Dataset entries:
◆ ◆ ◆ ◆ ◆ ◆ ◆
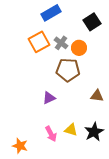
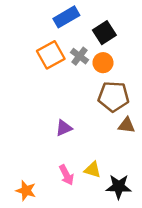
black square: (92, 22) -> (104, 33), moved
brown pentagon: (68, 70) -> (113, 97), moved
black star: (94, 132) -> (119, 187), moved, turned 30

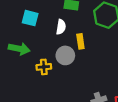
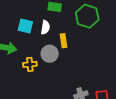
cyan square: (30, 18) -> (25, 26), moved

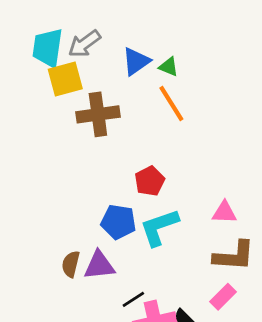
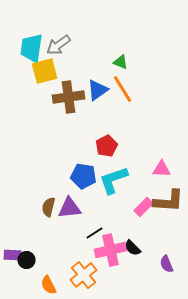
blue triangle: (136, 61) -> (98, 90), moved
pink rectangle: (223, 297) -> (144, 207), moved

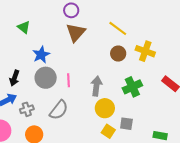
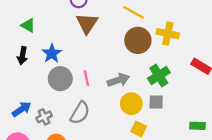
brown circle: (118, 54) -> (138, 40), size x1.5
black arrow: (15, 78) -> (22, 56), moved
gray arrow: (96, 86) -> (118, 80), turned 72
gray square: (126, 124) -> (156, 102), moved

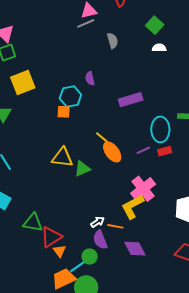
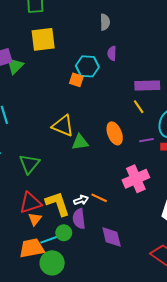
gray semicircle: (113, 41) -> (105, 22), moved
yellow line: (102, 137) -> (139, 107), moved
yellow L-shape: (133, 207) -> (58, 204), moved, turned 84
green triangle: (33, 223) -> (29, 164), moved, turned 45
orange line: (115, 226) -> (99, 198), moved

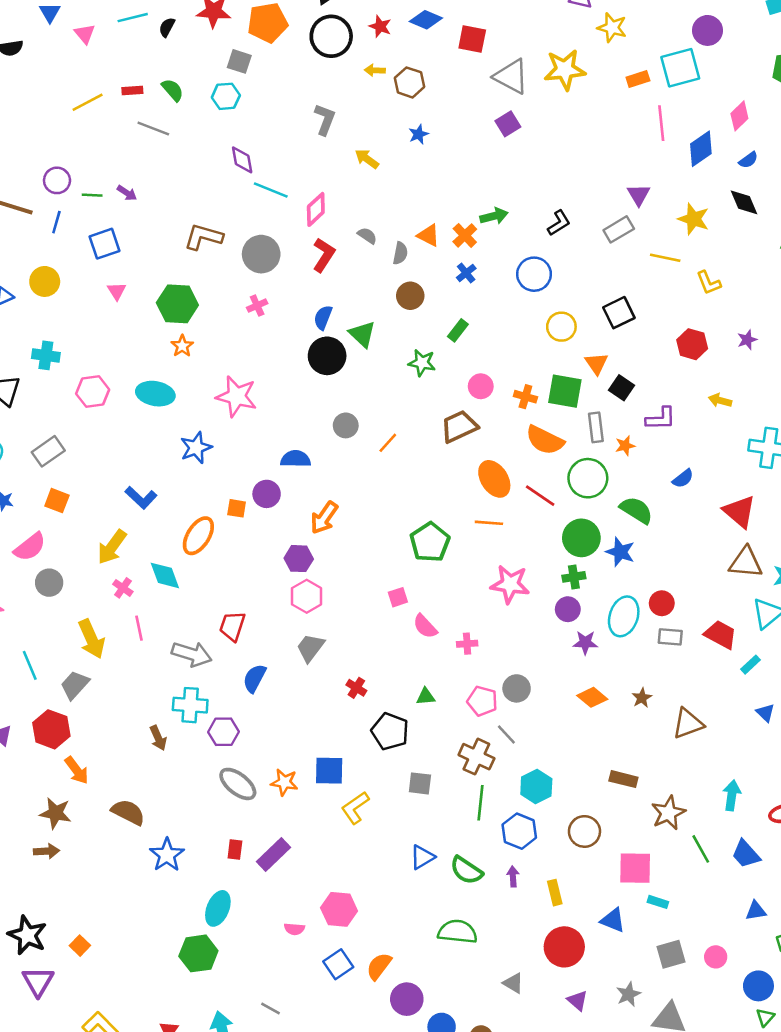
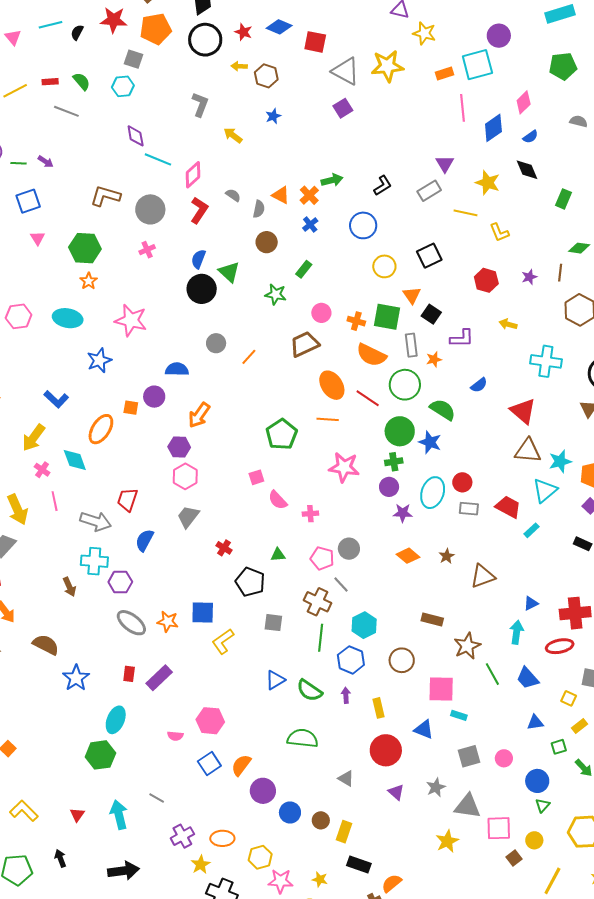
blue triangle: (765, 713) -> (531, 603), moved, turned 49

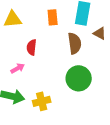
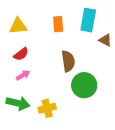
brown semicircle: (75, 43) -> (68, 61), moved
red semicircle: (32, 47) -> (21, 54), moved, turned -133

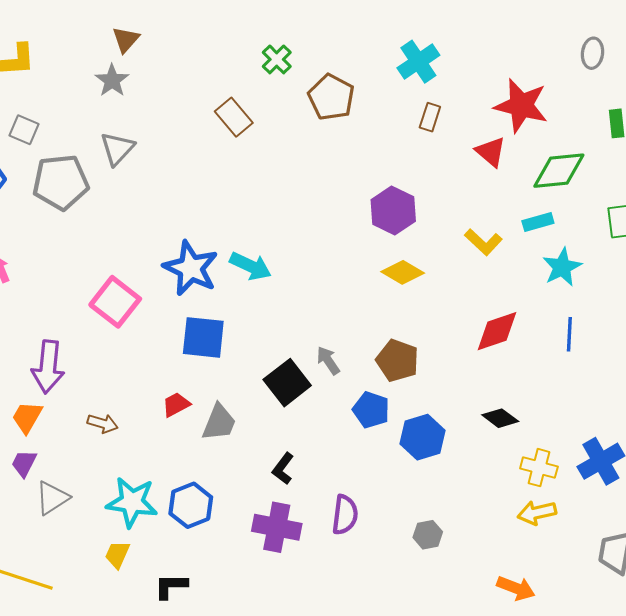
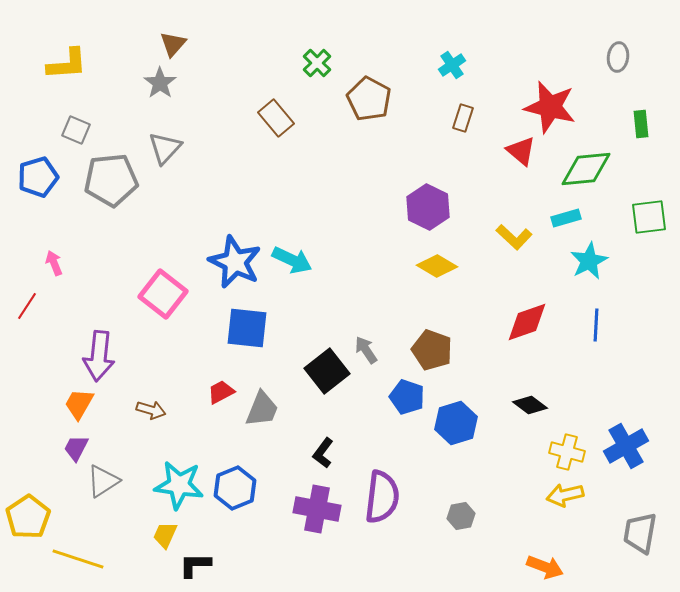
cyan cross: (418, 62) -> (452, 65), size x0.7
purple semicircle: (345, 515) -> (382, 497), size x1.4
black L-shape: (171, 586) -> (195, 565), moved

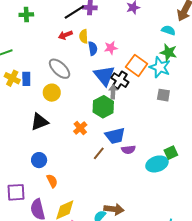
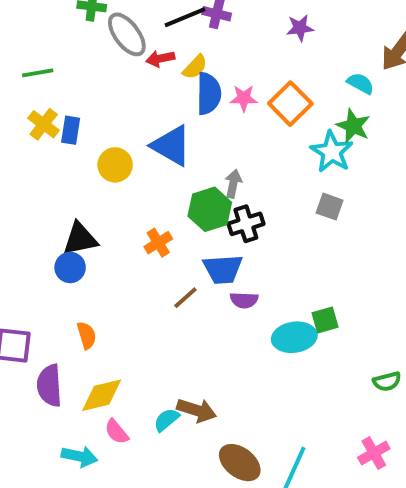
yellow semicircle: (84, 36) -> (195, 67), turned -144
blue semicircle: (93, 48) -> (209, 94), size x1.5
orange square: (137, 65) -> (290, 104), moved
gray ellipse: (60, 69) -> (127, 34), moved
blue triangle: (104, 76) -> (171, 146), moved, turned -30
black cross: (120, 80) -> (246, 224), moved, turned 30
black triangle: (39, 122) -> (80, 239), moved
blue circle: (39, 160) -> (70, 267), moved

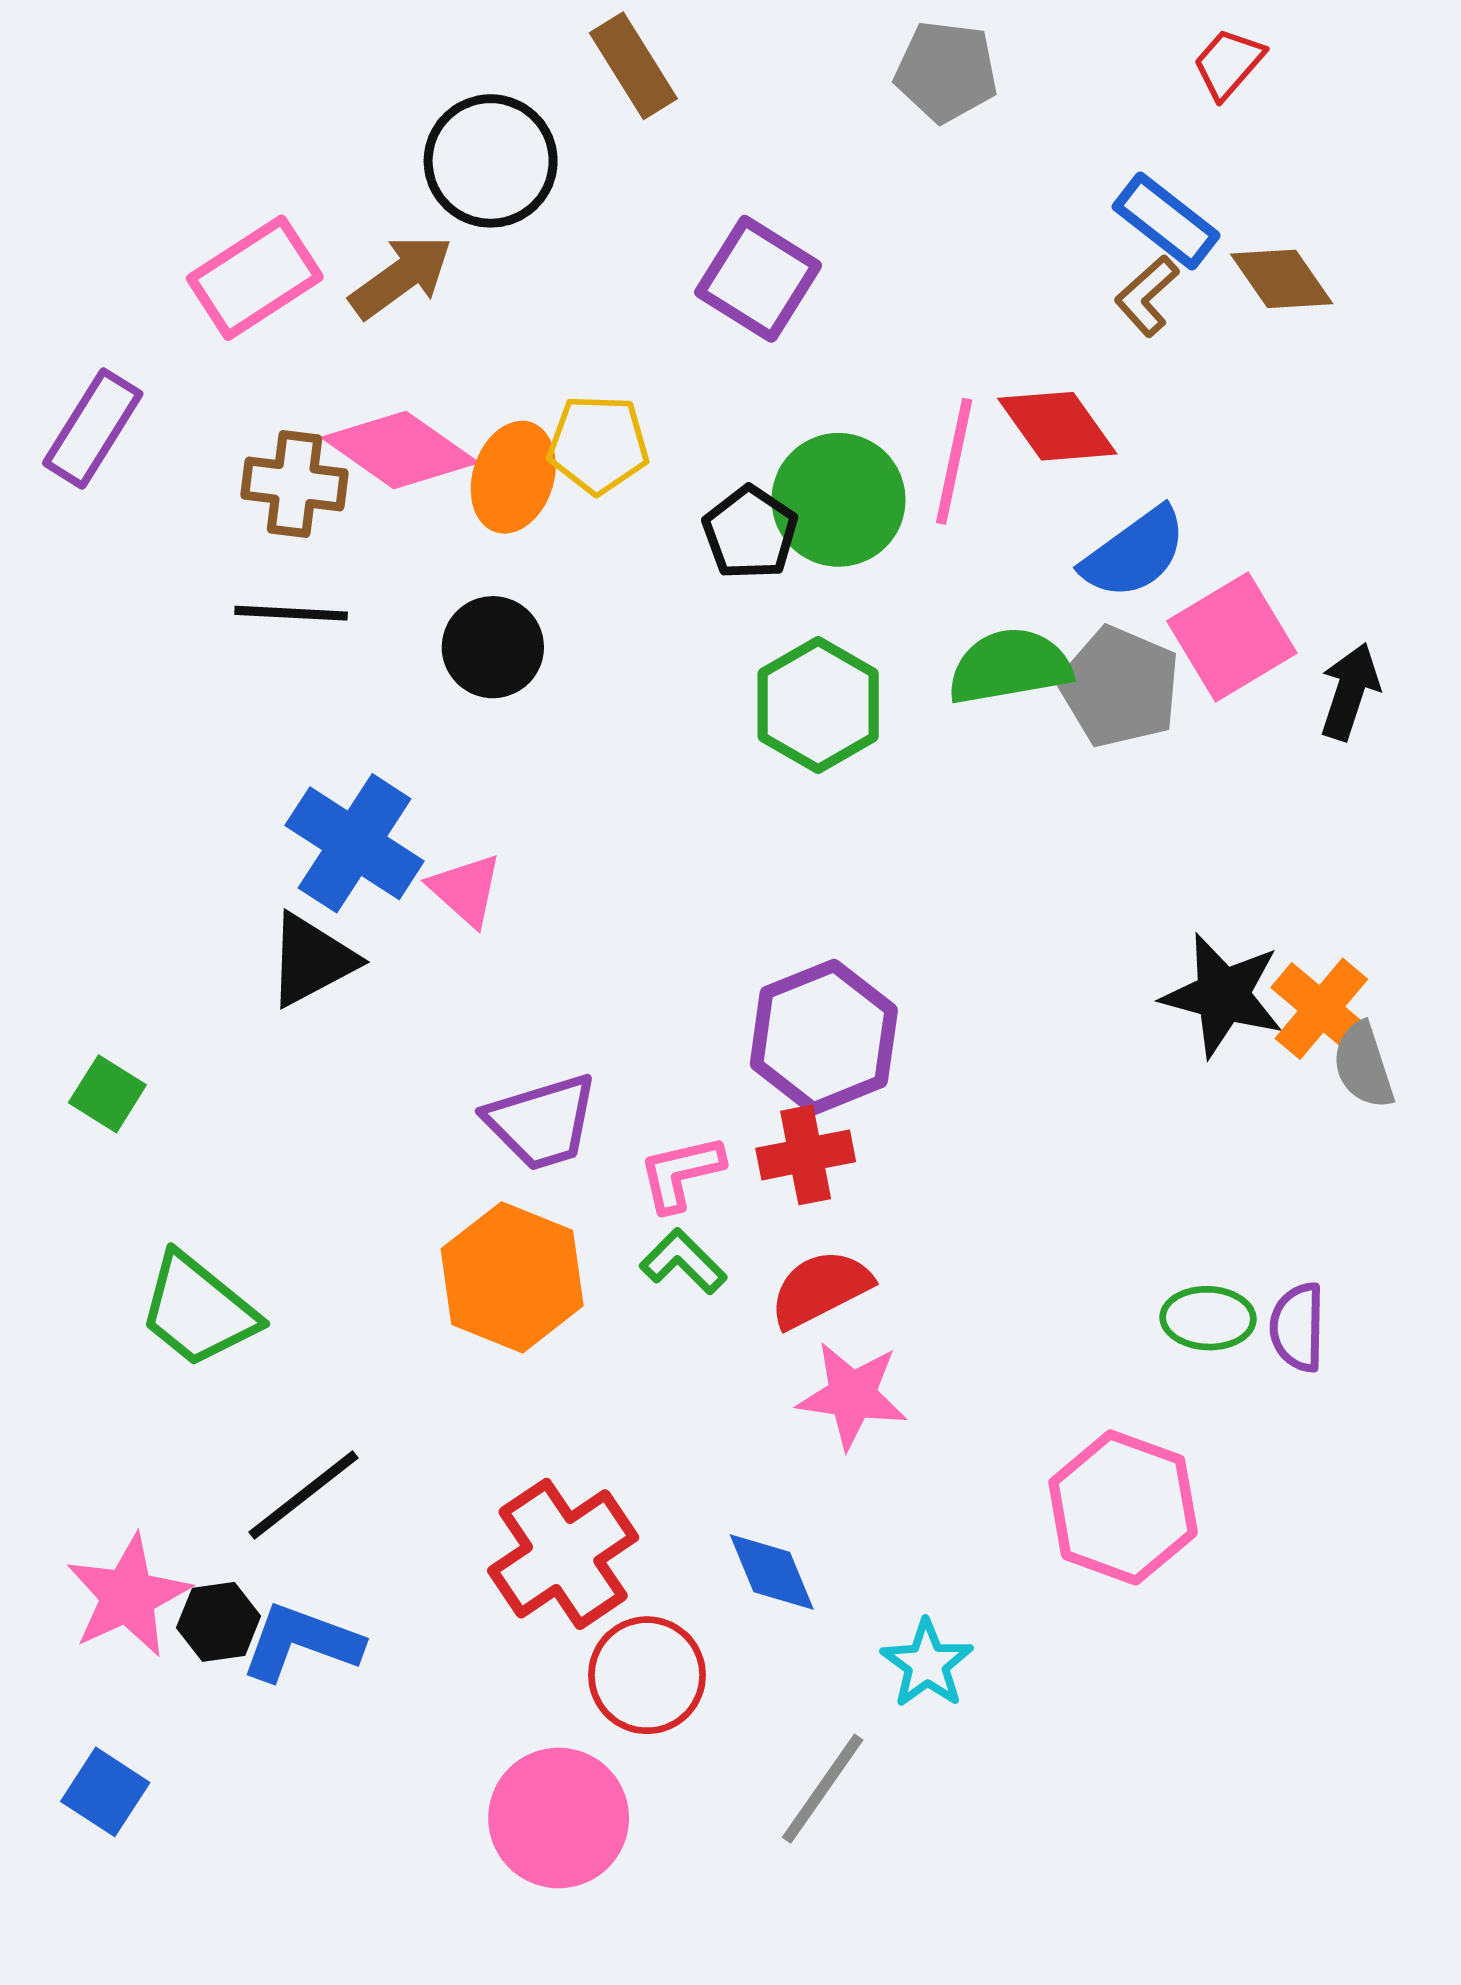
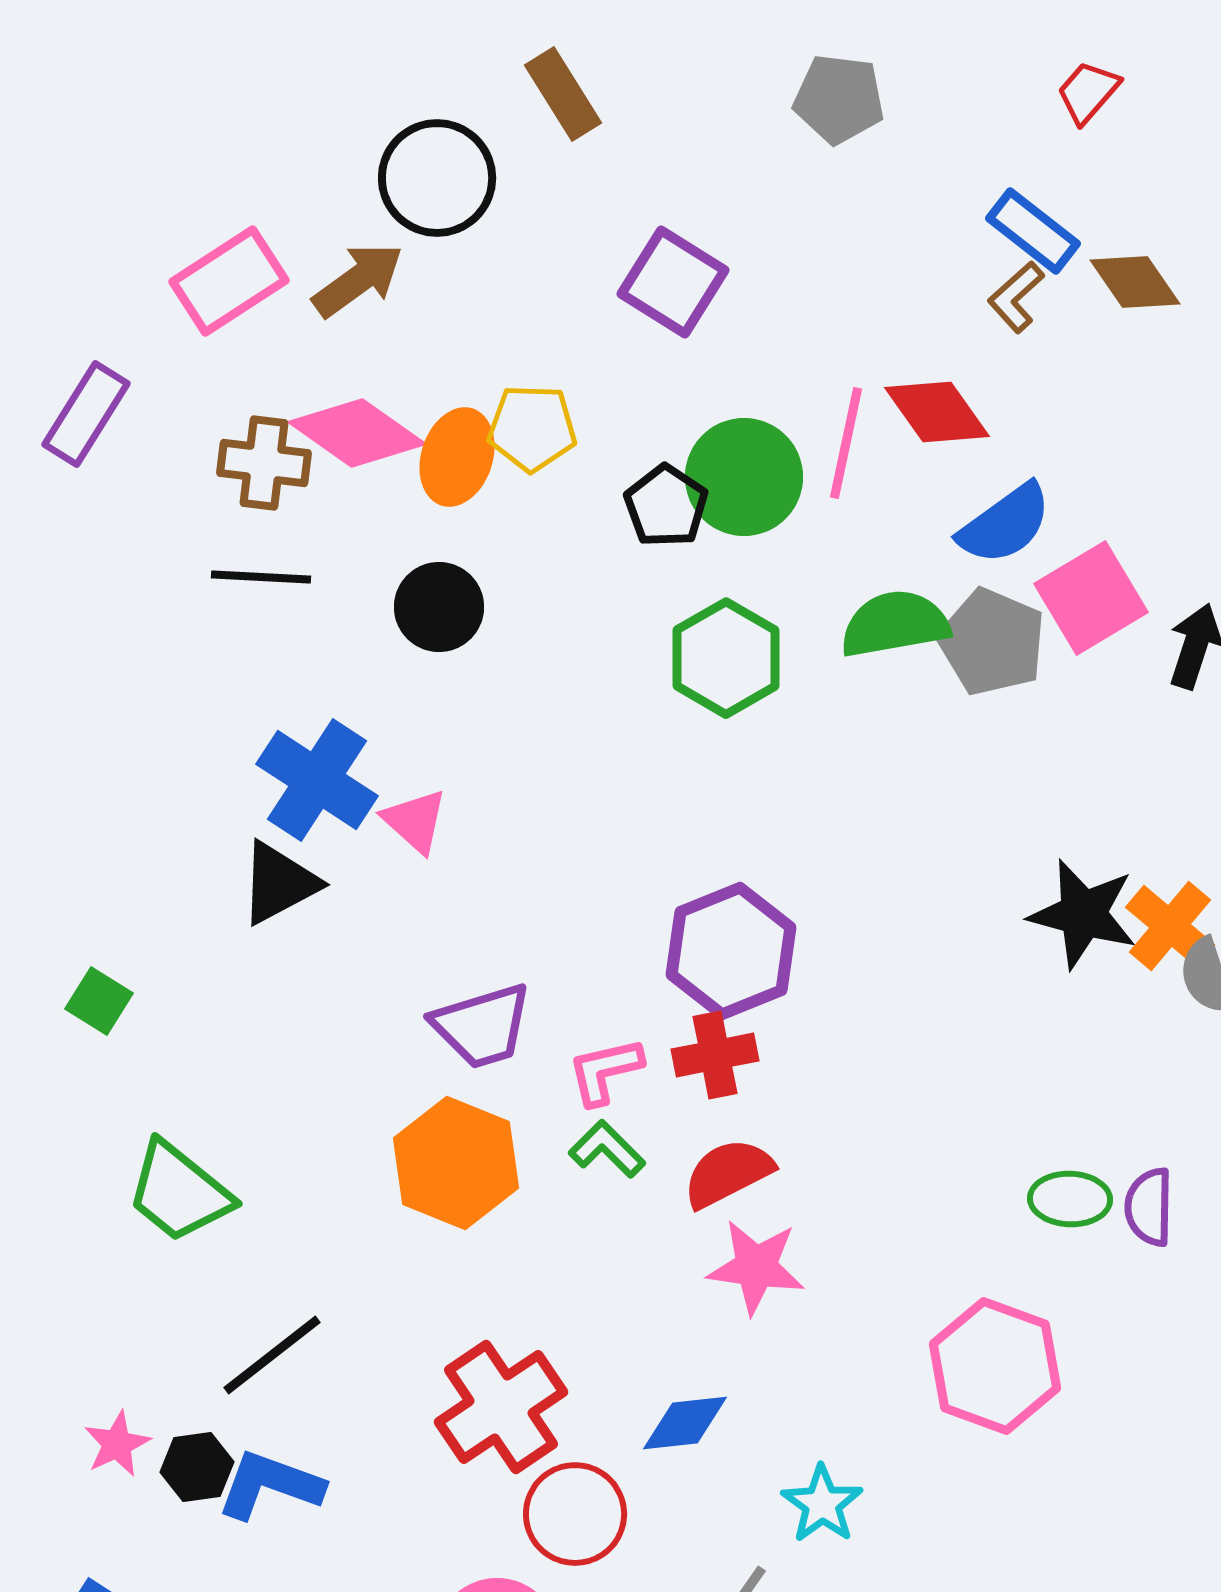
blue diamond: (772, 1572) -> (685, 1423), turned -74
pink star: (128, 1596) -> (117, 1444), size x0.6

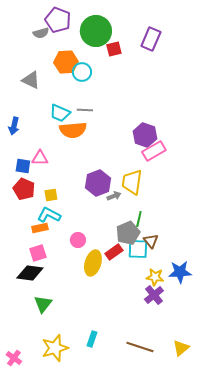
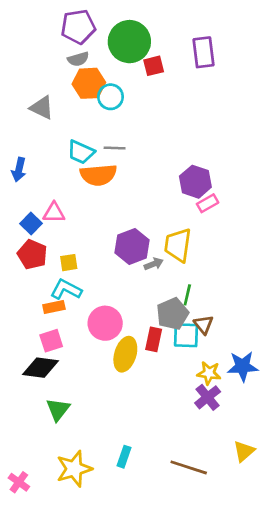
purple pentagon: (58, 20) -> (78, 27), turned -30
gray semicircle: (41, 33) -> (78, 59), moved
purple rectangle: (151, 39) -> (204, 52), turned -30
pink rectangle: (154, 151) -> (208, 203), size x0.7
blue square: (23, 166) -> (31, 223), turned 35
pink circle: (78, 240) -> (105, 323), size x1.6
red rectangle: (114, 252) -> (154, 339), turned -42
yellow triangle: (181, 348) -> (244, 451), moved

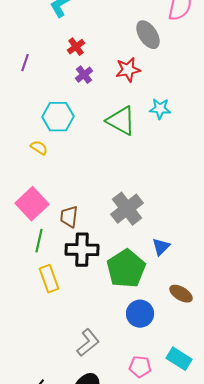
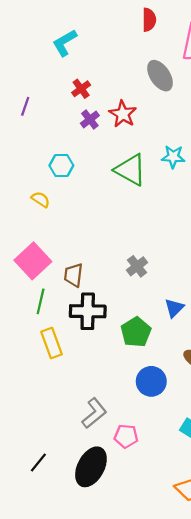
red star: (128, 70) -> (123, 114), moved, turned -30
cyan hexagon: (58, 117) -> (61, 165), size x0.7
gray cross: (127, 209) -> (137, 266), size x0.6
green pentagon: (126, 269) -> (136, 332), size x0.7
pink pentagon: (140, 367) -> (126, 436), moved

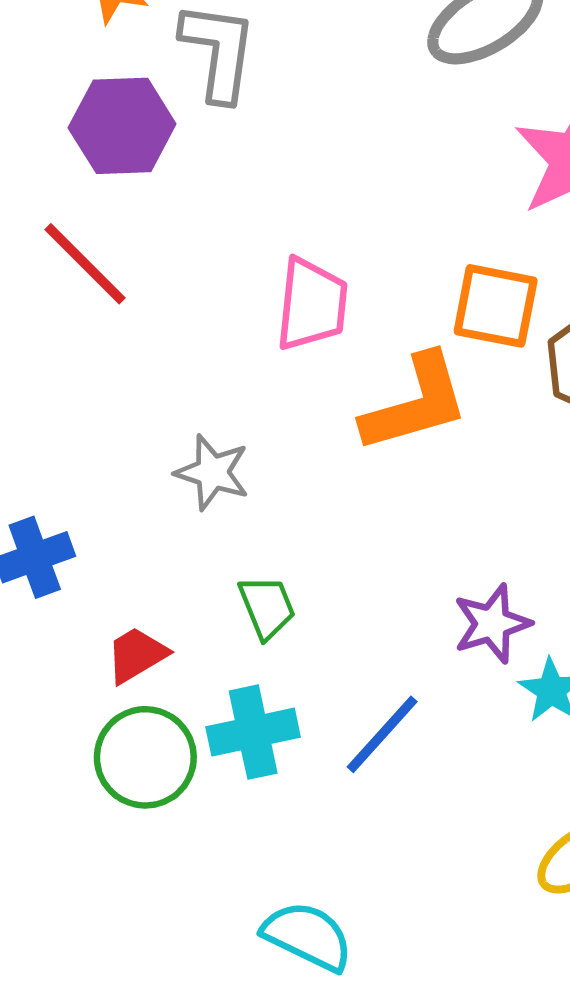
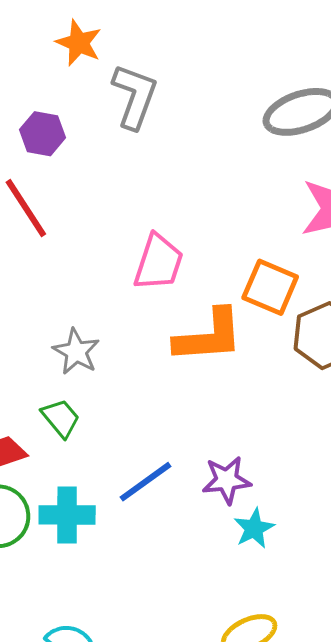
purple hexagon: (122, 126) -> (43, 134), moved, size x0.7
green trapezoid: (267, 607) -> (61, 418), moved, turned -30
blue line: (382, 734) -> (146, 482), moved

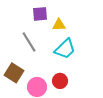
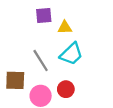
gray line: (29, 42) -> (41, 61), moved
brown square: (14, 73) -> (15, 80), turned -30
◆ ◆ ◆ ◆ ◆ ◆ ◆
An exact copy of all entries is needed, with no pictures in it.

SOLUTION
black square: (92, 22) -> (104, 33), moved
brown pentagon: (68, 70) -> (113, 97), moved
black star: (94, 132) -> (119, 187), moved, turned 30

cyan square: (30, 18) -> (25, 26), moved

blue triangle: (136, 61) -> (98, 90), moved
pink rectangle: (223, 297) -> (144, 207), moved

brown circle: (118, 54) -> (138, 40), size x1.5
black arrow: (15, 78) -> (22, 56), moved
gray arrow: (96, 86) -> (118, 80), turned 72
gray square: (126, 124) -> (156, 102), moved

gray semicircle: (113, 41) -> (105, 22), moved
yellow line: (102, 137) -> (139, 107), moved
yellow L-shape: (133, 207) -> (58, 204), moved, turned 84
green triangle: (33, 223) -> (29, 164), moved, turned 45
orange line: (115, 226) -> (99, 198), moved

blue triangle: (765, 713) -> (531, 603), moved, turned 49

brown semicircle: (75, 43) -> (68, 61), moved
red semicircle: (32, 47) -> (21, 54), moved, turned -133

cyan cross: (418, 62) -> (452, 65), size x0.7
purple semicircle: (345, 515) -> (382, 497), size x1.4
black L-shape: (171, 586) -> (195, 565), moved

yellow semicircle: (84, 36) -> (195, 67), turned -144
blue semicircle: (93, 48) -> (209, 94), size x1.5
orange square: (137, 65) -> (290, 104), moved
gray ellipse: (60, 69) -> (127, 34), moved
blue triangle: (104, 76) -> (171, 146), moved, turned -30
black cross: (120, 80) -> (246, 224), moved, turned 30
black triangle: (39, 122) -> (80, 239), moved
blue circle: (39, 160) -> (70, 267), moved

blue diamond: (772, 1572) -> (685, 1423), turned -74
pink star: (128, 1596) -> (117, 1444), size x0.6

purple pentagon: (58, 20) -> (78, 27), turned -30
gray semicircle: (41, 33) -> (78, 59), moved
purple rectangle: (151, 39) -> (204, 52), turned -30
pink rectangle: (154, 151) -> (208, 203), size x0.7
blue square: (23, 166) -> (31, 223), turned 35
pink circle: (78, 240) -> (105, 323), size x1.6
red rectangle: (114, 252) -> (154, 339), turned -42
yellow triangle: (181, 348) -> (244, 451), moved

red star: (128, 70) -> (123, 114), moved, turned -30
cyan hexagon: (58, 117) -> (61, 165), size x0.7
gray cross: (127, 209) -> (137, 266), size x0.6
green pentagon: (126, 269) -> (136, 332), size x0.7
pink pentagon: (140, 367) -> (126, 436), moved

purple hexagon: (122, 126) -> (43, 134), moved, size x0.7
green trapezoid: (267, 607) -> (61, 418), moved, turned -30
blue line: (382, 734) -> (146, 482), moved

gray line: (29, 42) -> (41, 61), moved
brown square: (14, 73) -> (15, 80), turned -30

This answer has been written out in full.